(RECORDS FOR THE TASK begins)

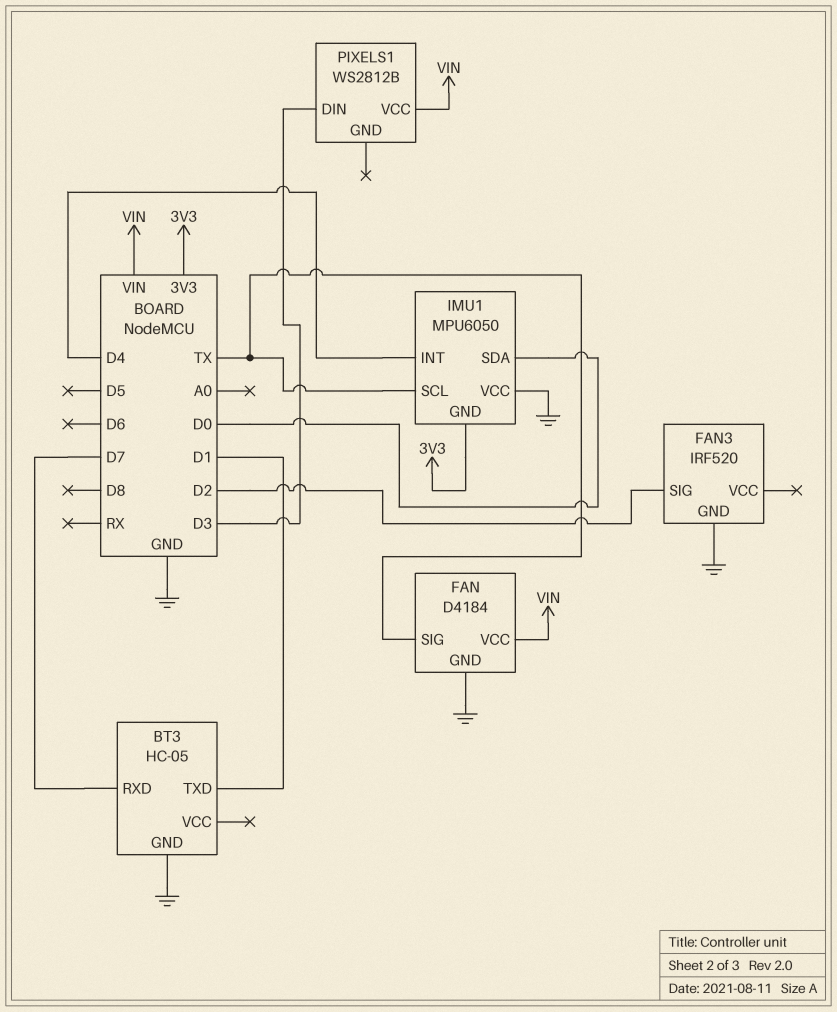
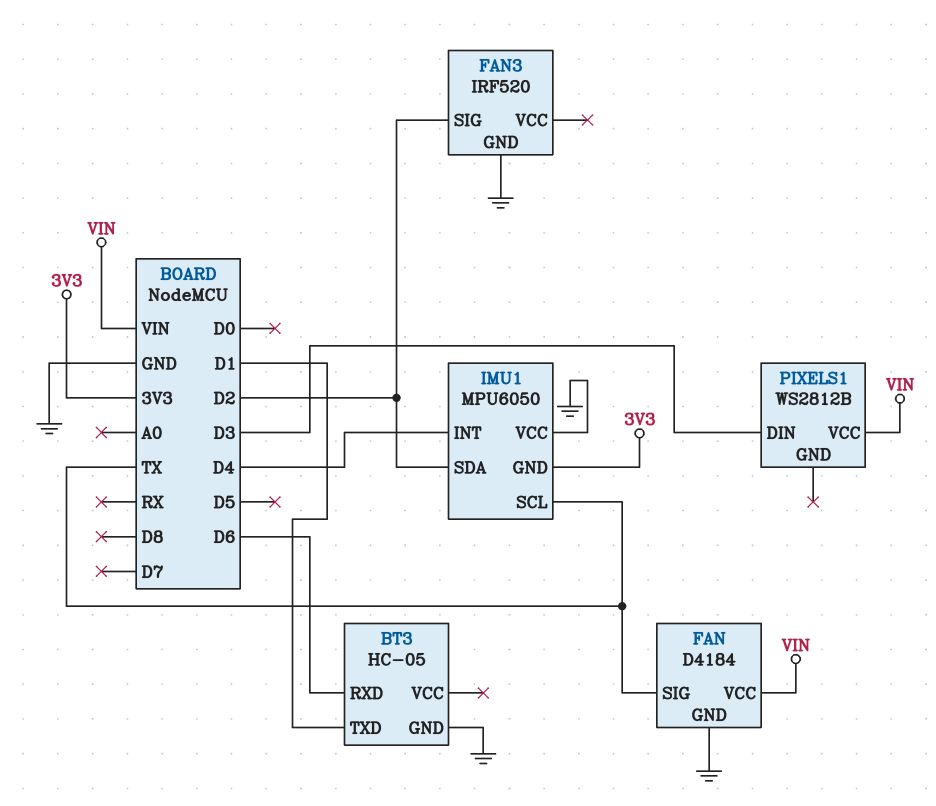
BT3 pin RXD: D7 -> D6
IMU1 pin SDA: D0 -> D2

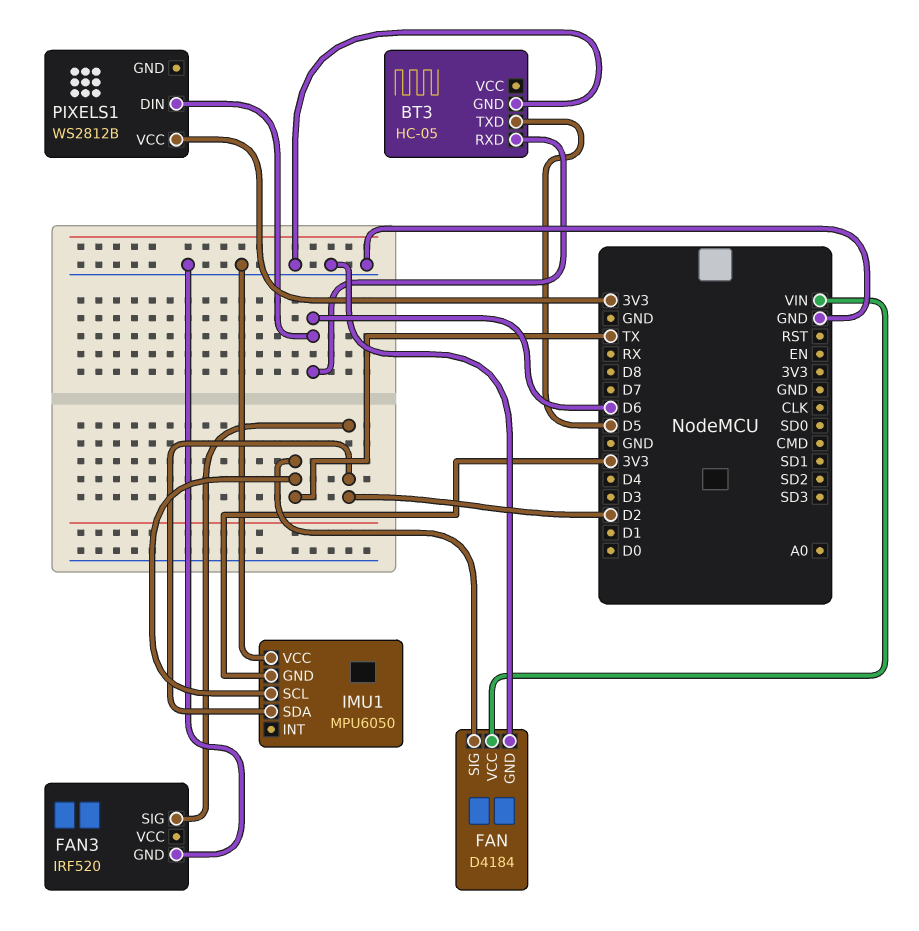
BT3 pin TXD: D1 -> D5
IMU1 pin INT: D4 -> none
PIXELS1 pin DIN: D3 -> D6
PIXELS1 pin VCC: VIN -> 3V3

(RECORDS FOR THE TASK ends)

● **WHAT NEEDS TO BE DONE**: Every entry above should come back exactly as written, except for its pictures.

● **ANSWER SPACE**:
BT3 pin RXD: D7 -> D6
IMU1 pin SDA: D0 -> D2

BT3 pin TXD: D1 -> D5
IMU1 pin INT: D4 -> none
PIXELS1 pin DIN: D3 -> D6
PIXELS1 pin VCC: VIN -> 3V3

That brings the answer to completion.